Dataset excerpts
+++
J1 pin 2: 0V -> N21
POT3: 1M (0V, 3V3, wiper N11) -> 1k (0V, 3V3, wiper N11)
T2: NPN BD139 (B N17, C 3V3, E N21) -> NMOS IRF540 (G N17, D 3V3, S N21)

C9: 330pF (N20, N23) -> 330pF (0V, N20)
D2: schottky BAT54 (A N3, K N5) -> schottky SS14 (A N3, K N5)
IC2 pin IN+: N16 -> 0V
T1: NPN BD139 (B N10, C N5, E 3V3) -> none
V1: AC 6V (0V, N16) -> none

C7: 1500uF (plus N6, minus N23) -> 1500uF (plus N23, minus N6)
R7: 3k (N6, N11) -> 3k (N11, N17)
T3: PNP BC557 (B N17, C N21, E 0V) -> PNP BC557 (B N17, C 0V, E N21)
+++
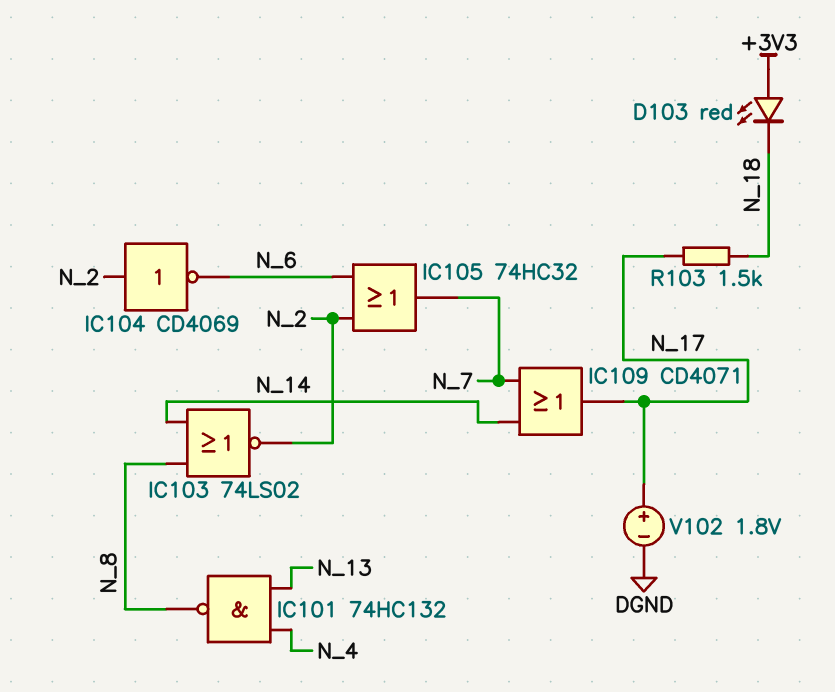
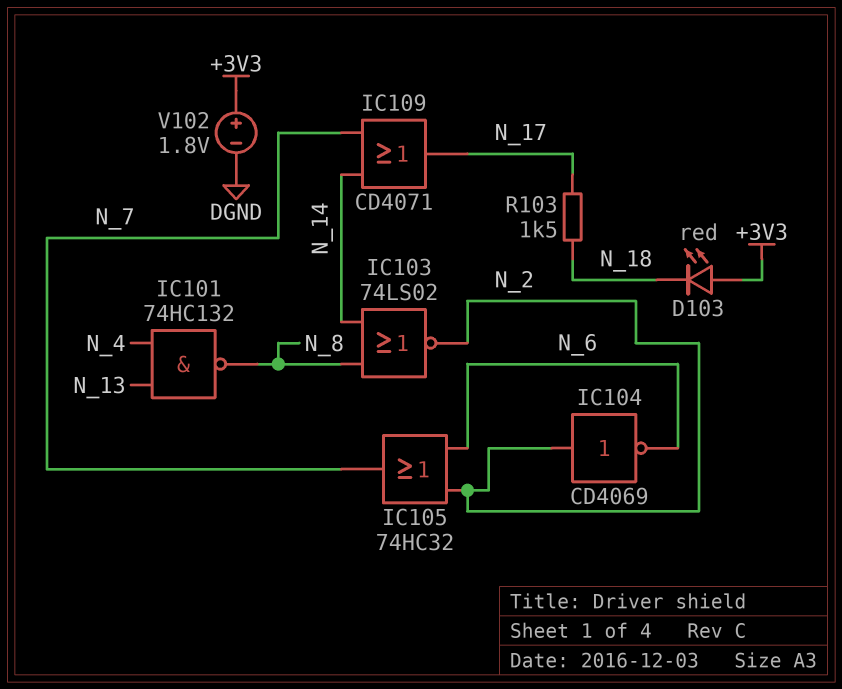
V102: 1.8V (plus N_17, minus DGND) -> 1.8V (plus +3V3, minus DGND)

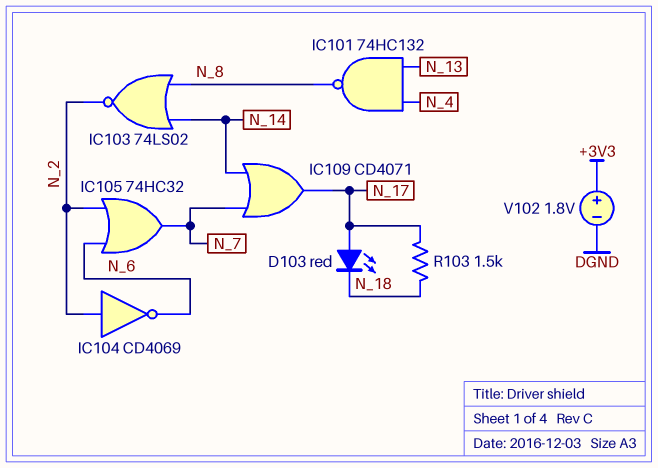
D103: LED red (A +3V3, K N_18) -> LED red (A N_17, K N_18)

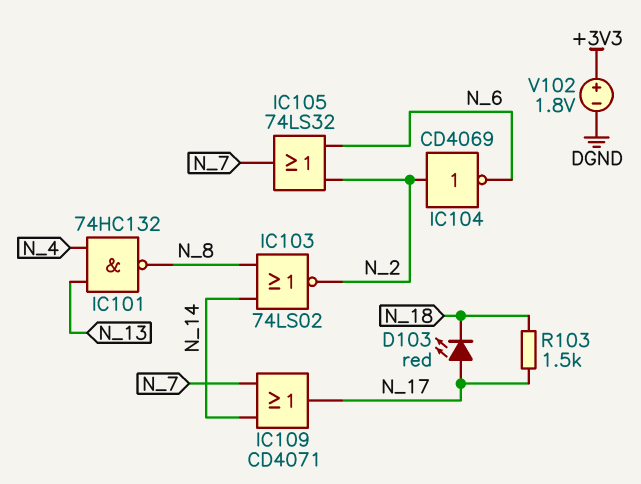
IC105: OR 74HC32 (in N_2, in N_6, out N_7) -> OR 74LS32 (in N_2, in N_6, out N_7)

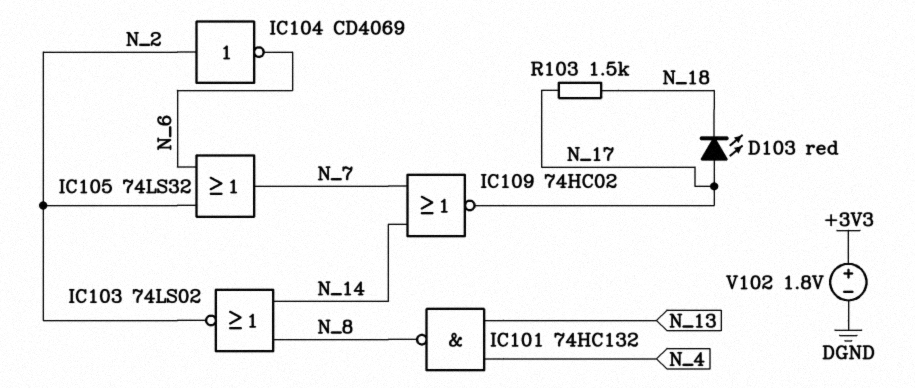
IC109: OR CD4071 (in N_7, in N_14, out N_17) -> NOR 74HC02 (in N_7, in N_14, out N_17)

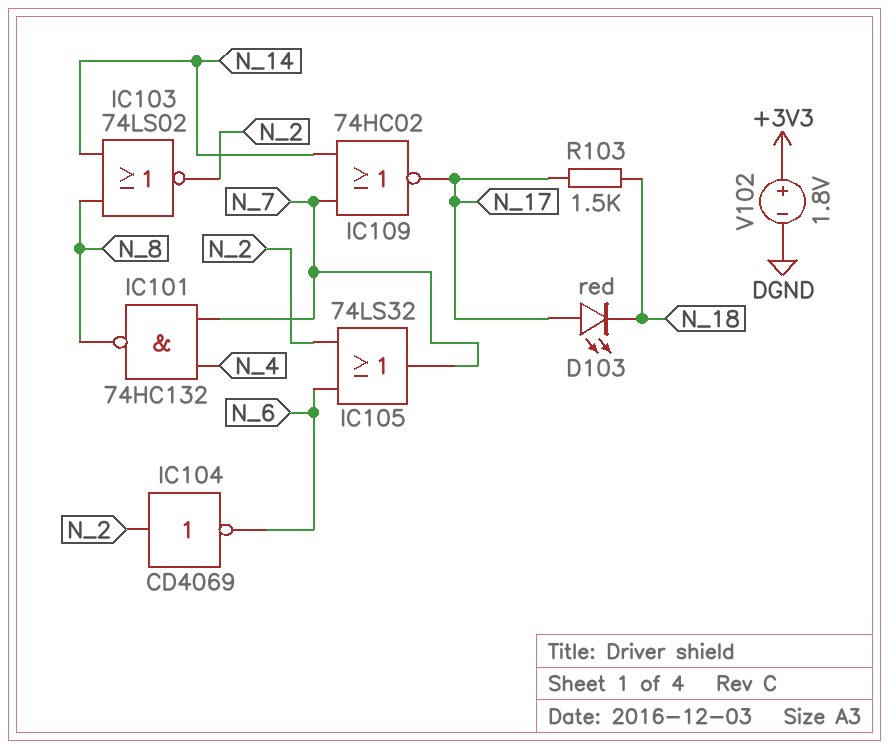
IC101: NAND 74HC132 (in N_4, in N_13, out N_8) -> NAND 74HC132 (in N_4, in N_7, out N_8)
+++
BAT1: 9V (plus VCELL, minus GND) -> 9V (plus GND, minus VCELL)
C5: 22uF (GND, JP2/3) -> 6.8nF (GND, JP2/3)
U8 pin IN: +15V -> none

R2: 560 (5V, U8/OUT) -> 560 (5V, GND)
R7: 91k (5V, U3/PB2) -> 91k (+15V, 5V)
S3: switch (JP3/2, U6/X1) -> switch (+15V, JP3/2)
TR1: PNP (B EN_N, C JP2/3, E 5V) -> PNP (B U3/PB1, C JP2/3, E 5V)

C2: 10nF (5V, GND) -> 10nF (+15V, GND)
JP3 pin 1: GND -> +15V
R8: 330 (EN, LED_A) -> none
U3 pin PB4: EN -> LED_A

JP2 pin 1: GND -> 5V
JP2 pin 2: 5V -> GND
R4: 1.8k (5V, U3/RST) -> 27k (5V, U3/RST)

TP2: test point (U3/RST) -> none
+++
Look above for the line with "D103: LED red" and the line with "IC101: NAND 74HC132", then restate exactly those two lines and all lines between them, with no pictures.

D103: LED red (A +3V3, K N_18) -> LED red (A N_17, K N_18)

IC105: OR 74HC32 (in N_2, in N_6, out N_7) -> OR 74LS32 (in N_2, in N_6, out N_7)

IC109: OR CD4071 (in N_7, in N_14, out N_17) -> NOR 74HC02 (in N_7, in N_14, out N_17)

IC101: NAND 74HC132 (in N_4, in N_13, out N_8) -> NAND 74HC132 (in N_4, in N_7, out N_8)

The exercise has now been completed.